● **DIRECTIONS**
Please copy each line in the records below that contains the string "black".

(Before-and-after object listings)
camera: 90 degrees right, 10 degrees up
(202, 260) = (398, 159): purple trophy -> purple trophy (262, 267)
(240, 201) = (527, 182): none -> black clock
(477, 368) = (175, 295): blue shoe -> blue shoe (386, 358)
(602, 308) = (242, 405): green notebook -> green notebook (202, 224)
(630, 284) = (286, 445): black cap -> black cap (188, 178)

● **RESPONSE TO THIS EXERCISE**
(240, 201) = (527, 182): none -> black clock
(630, 284) = (286, 445): black cap -> black cap (188, 178)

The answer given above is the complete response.